━━━━━ Records supplied

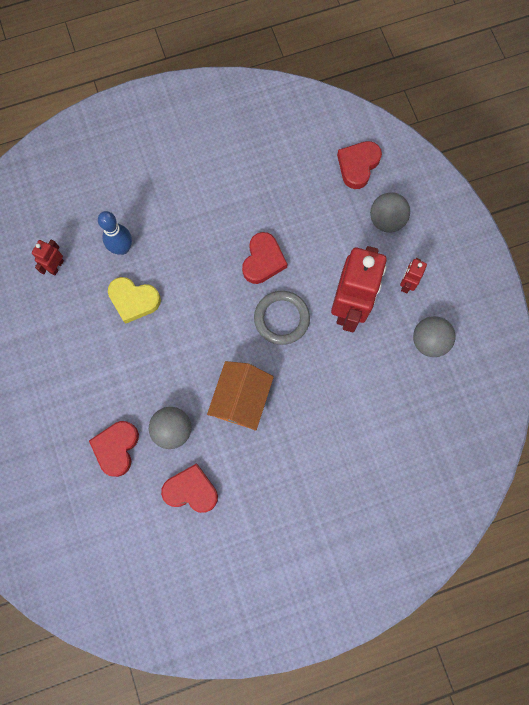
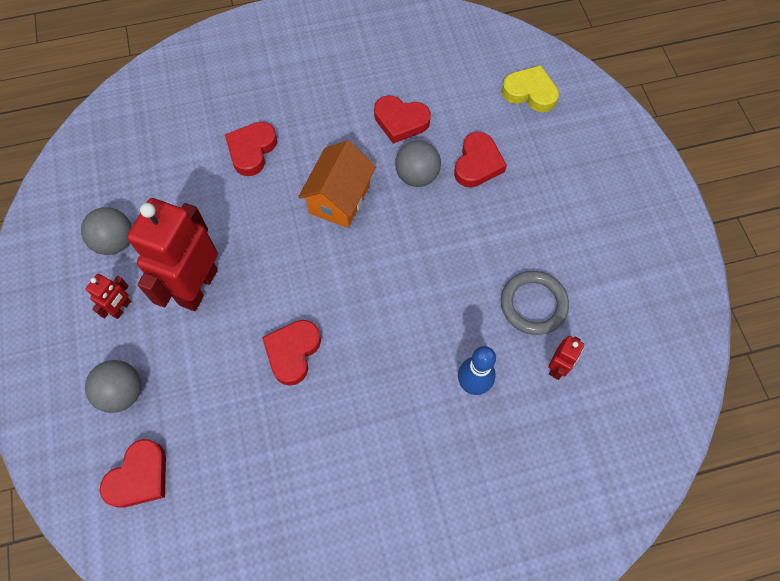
camera: 175 degrees left, 10 degrees down
yellow heart [108,277,161,324] -> yellow heart moved to [502,65,559,112]
grey ring [254,291,310,345] -> grey ring moved to [501,271,569,335]
none -> red heart [225,122,277,176]

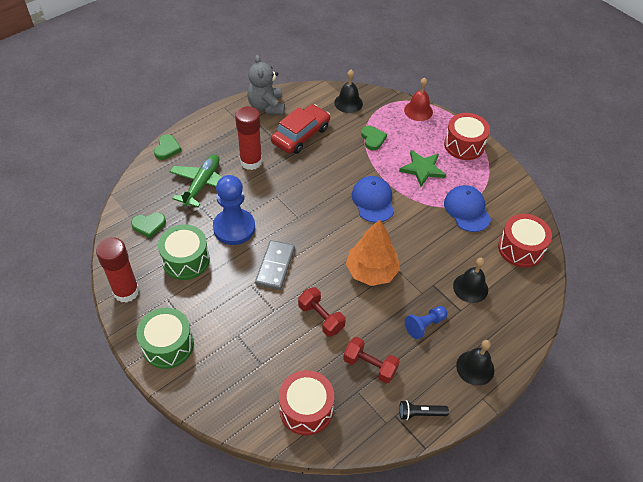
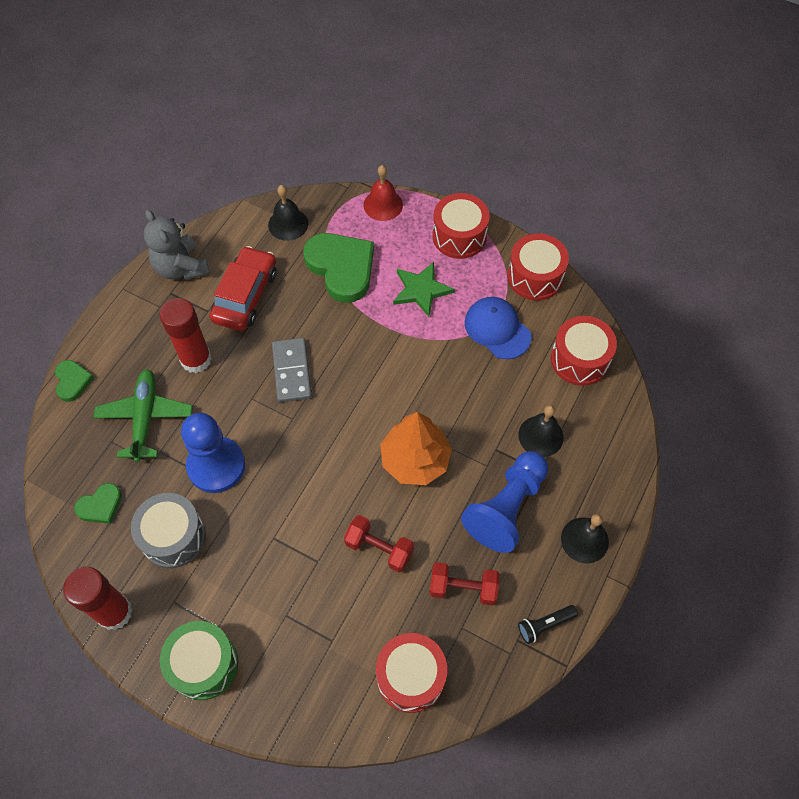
camera: 20 degrees left, 10 degrees up
green drum [158,225,210,280] -> grey drum [131,493,206,568]
grey domino [255,240,295,290] -> grey domino moved to [272,338,312,402]
blue cap [352,176,394,223] -> none
green heart [361,126,387,150] -> green heart [303,233,374,303], size x1.98
blue pawn [405,306,448,339] -> blue pawn [461,451,548,553], size x1.85
none -> red drum [508,233,569,300]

━━━━━━━━━━

Output the full listing verbatim, but drop the images.

camera: 175 degrees left, 10 degrees down
yellow heart [108,277,161,324] -> yellow heart moved to [502,65,559,112]
grey ring [254,291,310,345] -> grey ring moved to [501,271,569,335]
none -> red heart [225,122,277,176]

camera: 20 degrees left, 10 degrees up
green drum [158,225,210,280] -> grey drum [131,493,206,568]
grey domino [255,240,295,290] -> grey domino moved to [272,338,312,402]
blue cap [352,176,394,223] -> none
green heart [361,126,387,150] -> green heart [303,233,374,303], size x1.98
blue pawn [405,306,448,339] -> blue pawn [461,451,548,553], size x1.85
none -> red drum [508,233,569,300]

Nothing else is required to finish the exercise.